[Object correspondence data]
===

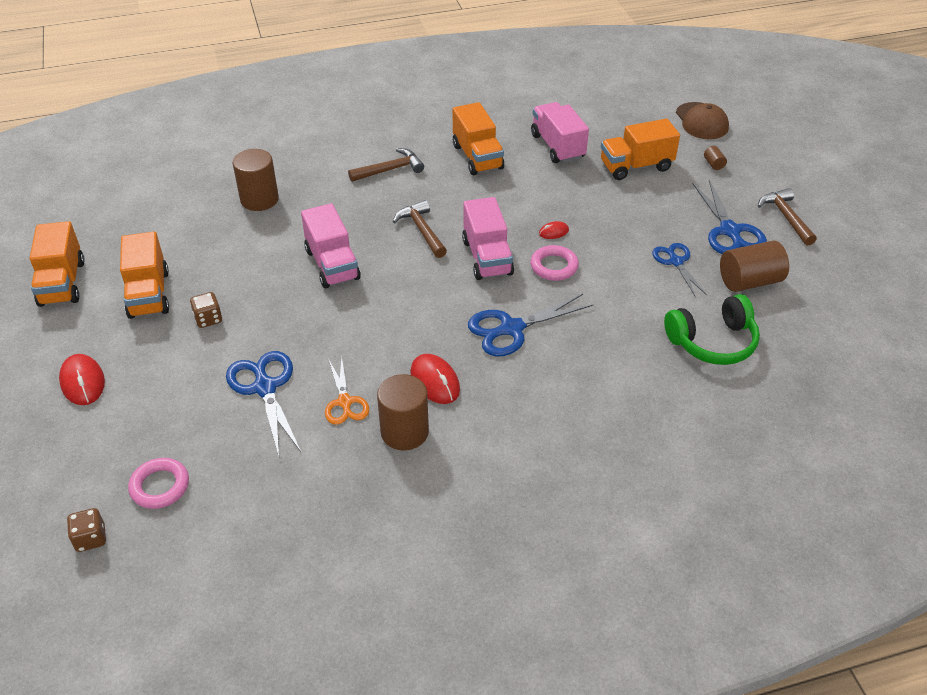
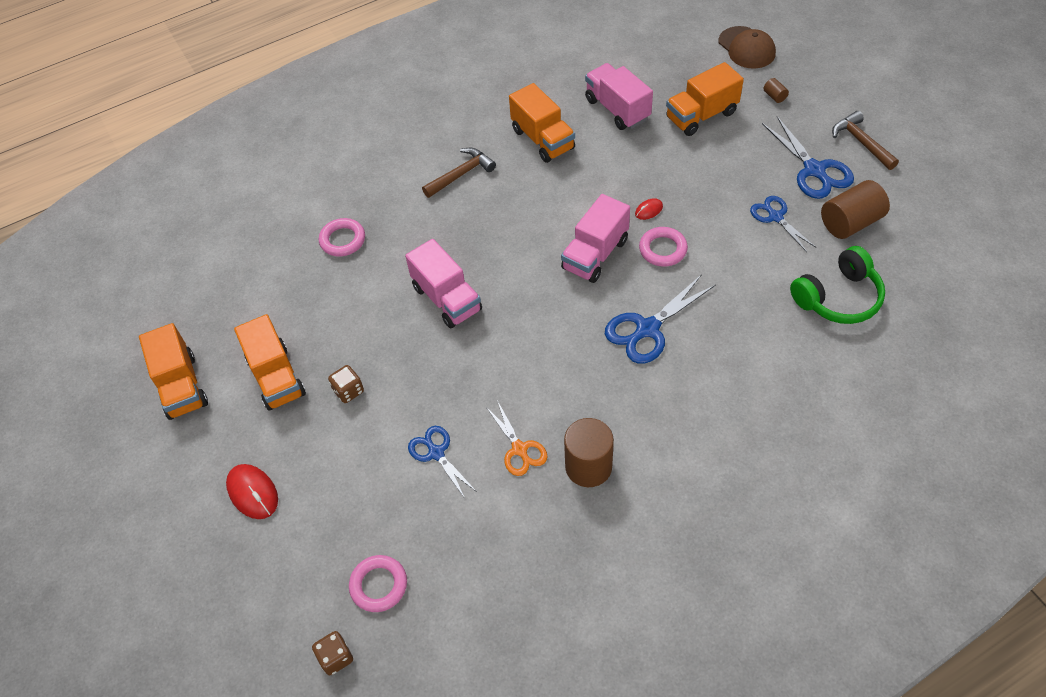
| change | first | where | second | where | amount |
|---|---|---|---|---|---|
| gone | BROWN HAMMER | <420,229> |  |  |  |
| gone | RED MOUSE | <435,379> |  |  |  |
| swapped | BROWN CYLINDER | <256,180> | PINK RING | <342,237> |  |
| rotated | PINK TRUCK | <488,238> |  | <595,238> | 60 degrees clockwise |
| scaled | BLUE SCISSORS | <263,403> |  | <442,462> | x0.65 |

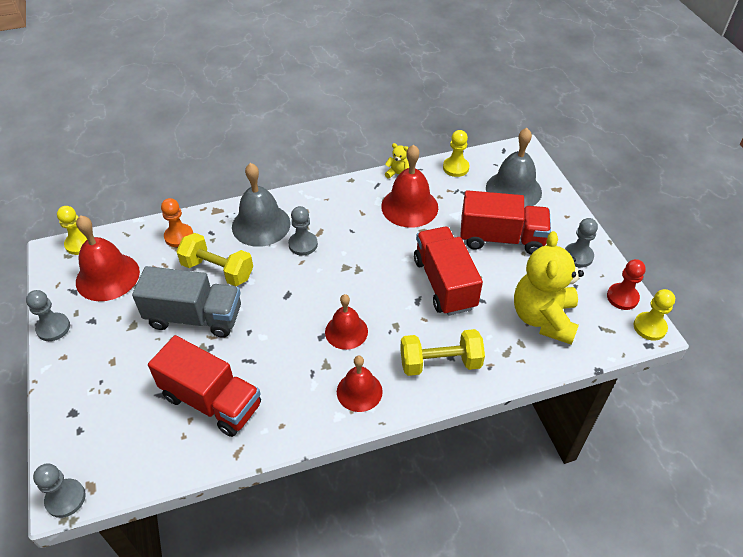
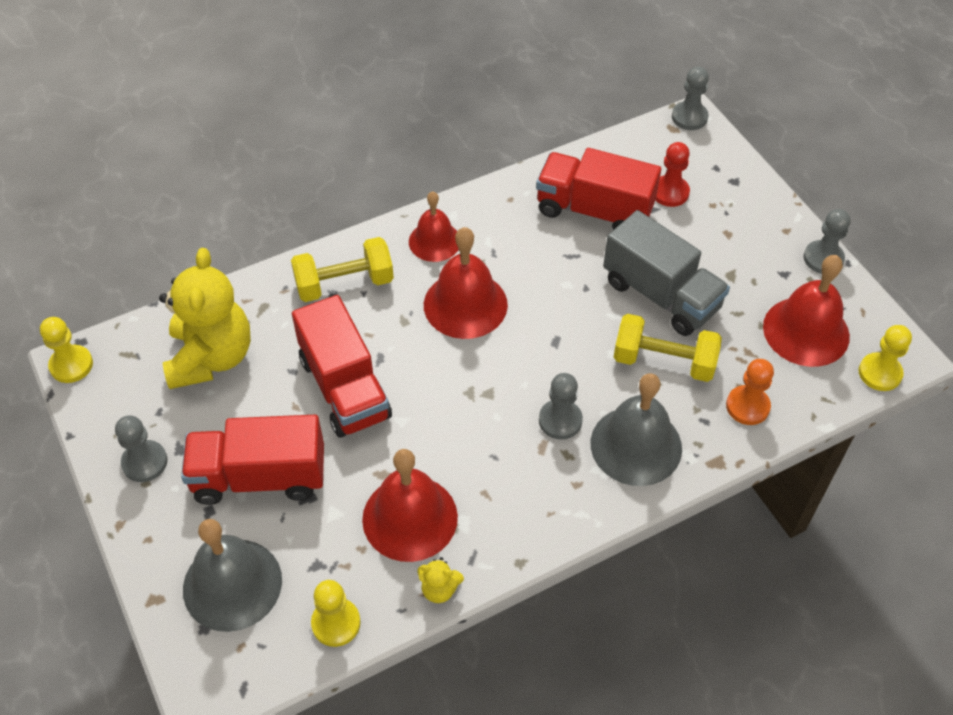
| change | first | where | second | where | amount |
|---|---|---|---|---|---|
| shifted | RED PAWN | <626,284> |  | <672,174> |  |
| rotated | GREY TRUCK | <186,302> |  | <666,273> | 135 degrees counterclockwise |
| scaled | RED BELL | <346,322> |  | <466,283> | x1.54 |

===

» EXERCISE BRIEF:
Exactly as they appear, write out the lines from the one containing "shifted | RED" through the final line of the entries above, both included.

» RESULT:
| shifted | RED PAWN | <626,284> |  | <672,174> |  |
| rotated | GREY TRUCK | <186,302> |  | <666,273> | 135 degrees counterclockwise |
| scaled | RED BELL | <346,322> |  | <466,283> | x1.54 |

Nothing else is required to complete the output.